(Modification records)
=== Begin Enclosure ===
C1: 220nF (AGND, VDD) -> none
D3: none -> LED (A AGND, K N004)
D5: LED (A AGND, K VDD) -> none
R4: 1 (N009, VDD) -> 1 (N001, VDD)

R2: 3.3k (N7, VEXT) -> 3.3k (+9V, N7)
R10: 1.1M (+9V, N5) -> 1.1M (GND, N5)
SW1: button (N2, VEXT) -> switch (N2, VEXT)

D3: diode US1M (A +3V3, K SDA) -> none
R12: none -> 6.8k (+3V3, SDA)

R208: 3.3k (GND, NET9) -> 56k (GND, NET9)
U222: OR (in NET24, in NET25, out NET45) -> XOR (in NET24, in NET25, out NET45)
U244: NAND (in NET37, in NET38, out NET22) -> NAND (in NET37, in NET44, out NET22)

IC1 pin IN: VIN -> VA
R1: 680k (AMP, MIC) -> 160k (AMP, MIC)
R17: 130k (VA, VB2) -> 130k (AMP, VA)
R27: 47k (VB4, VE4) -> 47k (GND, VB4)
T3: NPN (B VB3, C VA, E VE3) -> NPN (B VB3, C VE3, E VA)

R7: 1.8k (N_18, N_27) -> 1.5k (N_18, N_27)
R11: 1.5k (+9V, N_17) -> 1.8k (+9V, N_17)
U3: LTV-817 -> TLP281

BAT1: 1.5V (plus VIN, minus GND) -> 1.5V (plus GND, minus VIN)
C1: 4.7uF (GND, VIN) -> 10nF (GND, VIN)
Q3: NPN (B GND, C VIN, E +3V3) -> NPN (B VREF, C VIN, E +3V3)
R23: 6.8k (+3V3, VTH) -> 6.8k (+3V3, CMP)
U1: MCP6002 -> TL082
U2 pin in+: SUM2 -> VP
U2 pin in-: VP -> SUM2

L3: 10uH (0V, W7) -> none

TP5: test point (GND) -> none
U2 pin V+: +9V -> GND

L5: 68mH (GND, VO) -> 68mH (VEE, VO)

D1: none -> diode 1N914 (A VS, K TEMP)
=== End Enclosure ===
State how many lines in the data include the string "none". Nothing else belongs in the reply.

8